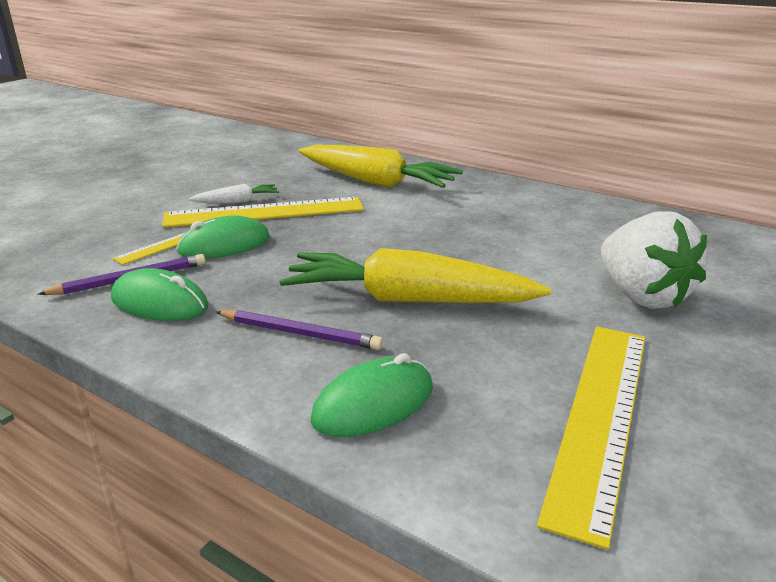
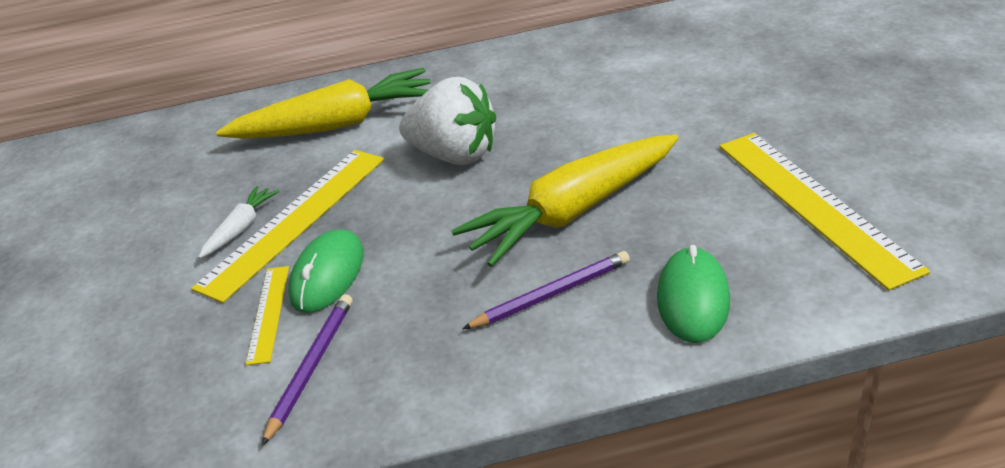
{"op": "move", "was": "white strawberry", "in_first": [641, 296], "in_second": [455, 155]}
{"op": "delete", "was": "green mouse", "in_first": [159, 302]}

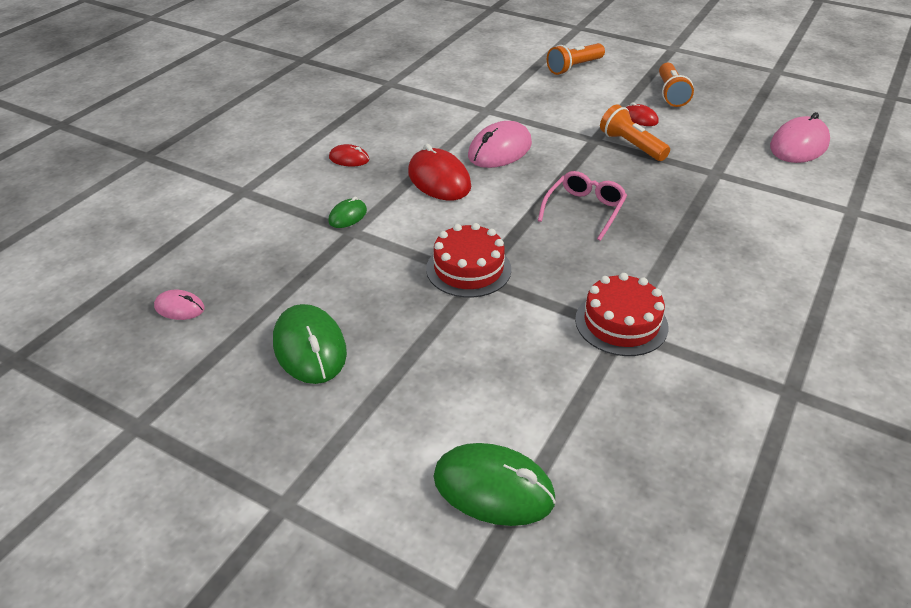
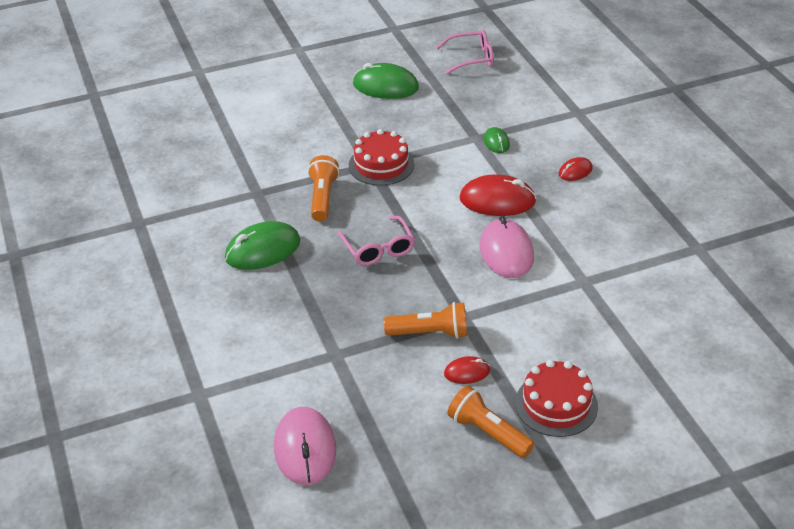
{"op": "move", "was": "orange flashlight", "in_first": [574, 67], "in_second": [323, 198]}
{"op": "move", "was": "red cake", "in_first": [621, 323], "in_second": [556, 404]}
{"op": "replace", "was": "pink mouse", "now": "pink glasses", "in_first": [179, 308], "in_second": [471, 58]}
{"op": "move", "was": "green mouse", "in_first": [493, 488], "in_second": [263, 250]}

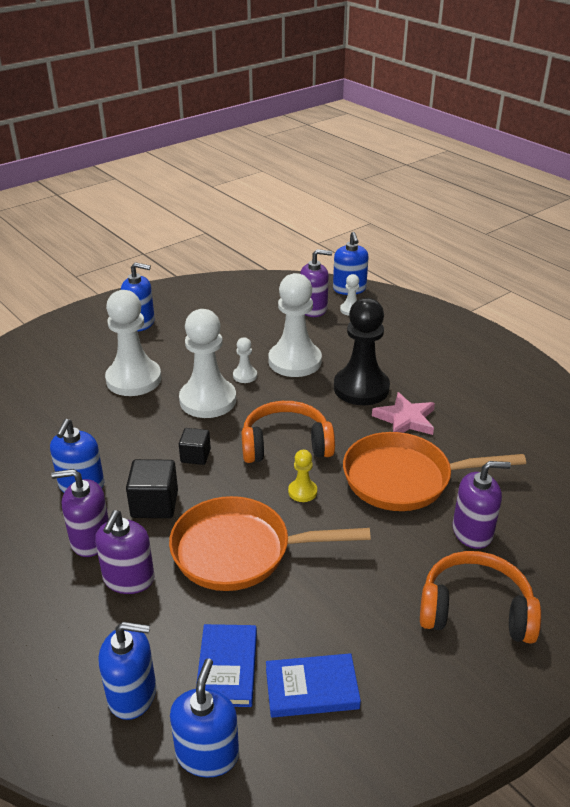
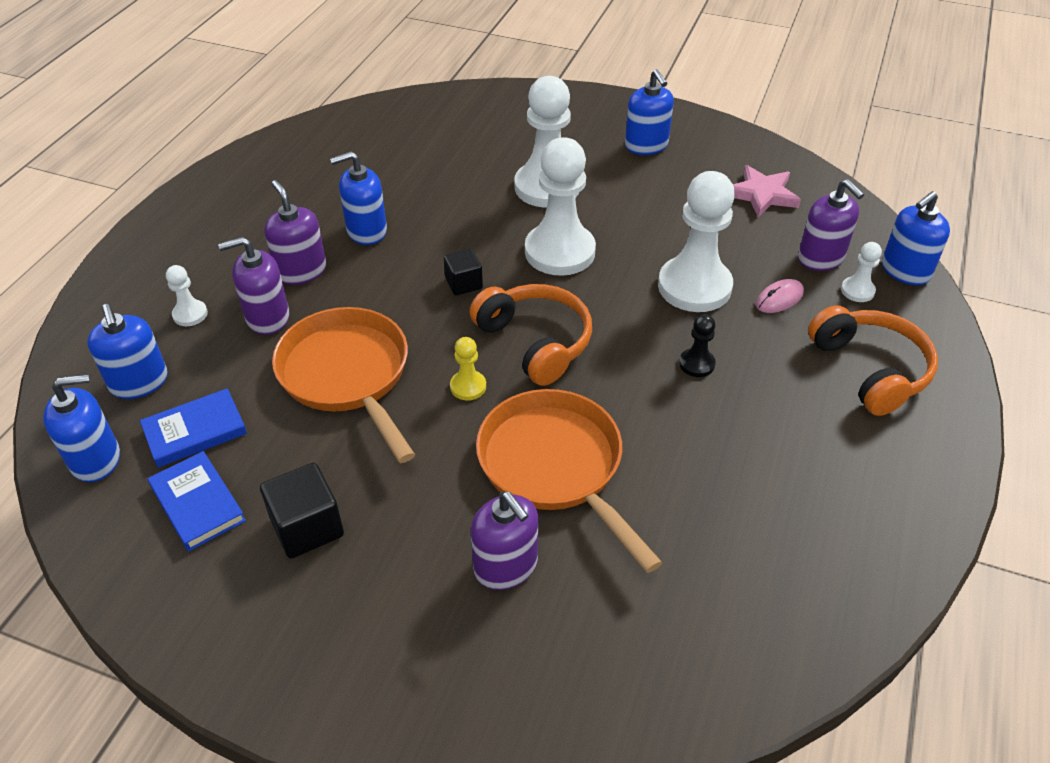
{"op": "resize", "was": "black pawn", "in_first": [361, 388], "in_second": [696, 364], "ratio": 0.45}
{"op": "move", "was": "white pawn", "in_first": [245, 376], "in_second": [190, 314]}
{"op": "move", "was": "pink star", "in_first": [405, 419], "in_second": [762, 194]}
{"op": "move", "was": "black cube", "in_first": [154, 504], "in_second": [307, 527]}
{"op": "move", "was": "orange headphones", "in_first": [475, 610], "in_second": [870, 369]}
{"op": "insert", "now": "pink mouse", "in_second": [779, 299]}

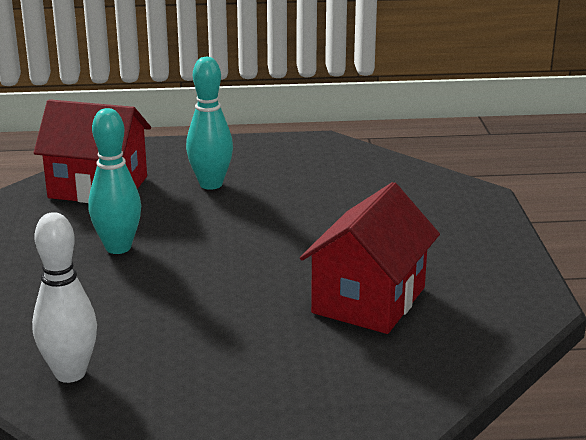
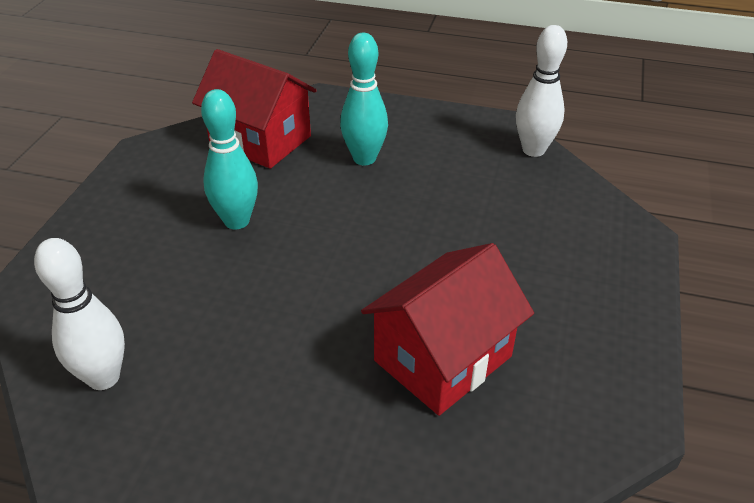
{"op": "insert", "now": "white bowling pin", "in_second": [533, 150]}

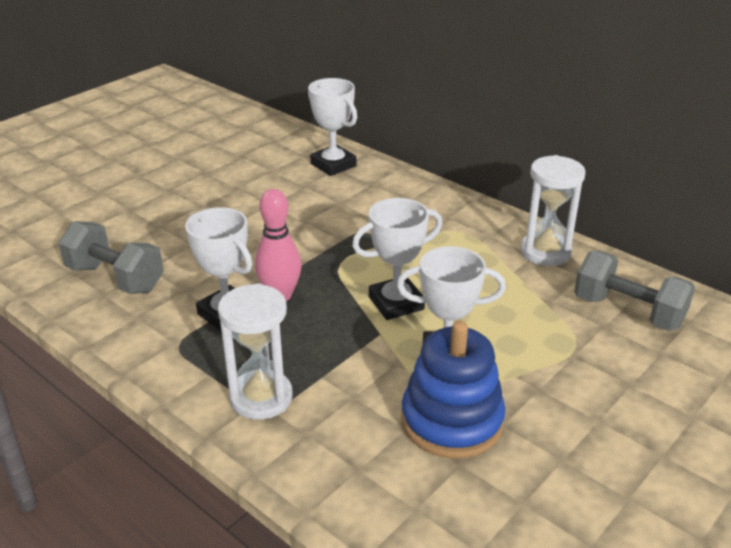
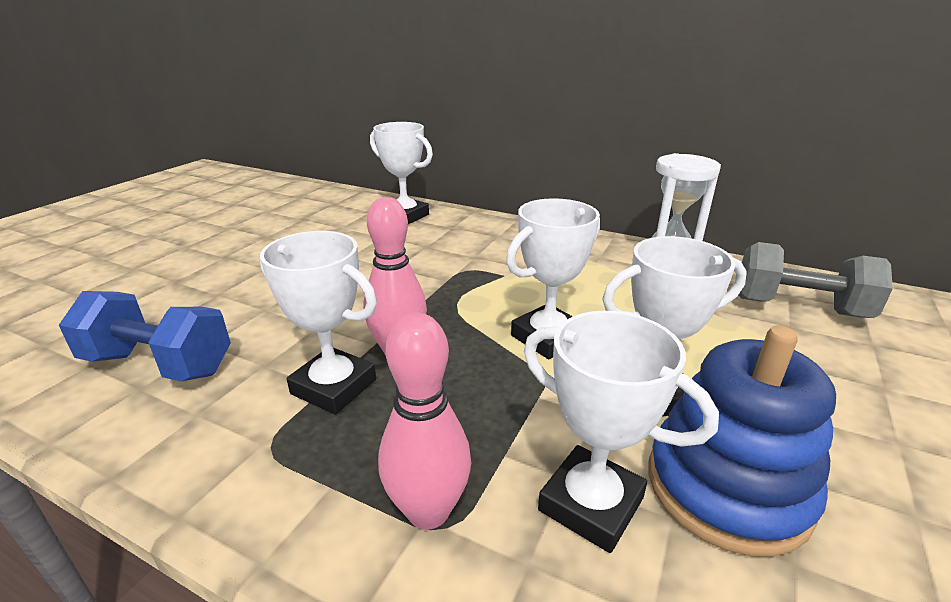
{"op": "recolor", "was": "grey dumbbell", "now": "blue dumbbell", "in_first": [115, 278], "in_second": [159, 364]}
{"op": "replace", "was": "white hourglass", "now": "pink bowling pin", "in_first": [261, 398], "in_second": [428, 511]}
{"op": "insert", "now": "white trophy", "in_second": [591, 504]}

——

▶ **TASK DETAILS**
The total alone is wanted: how many lines in the listing above contain "bowling".

▶ **ANSWER BELOW**
2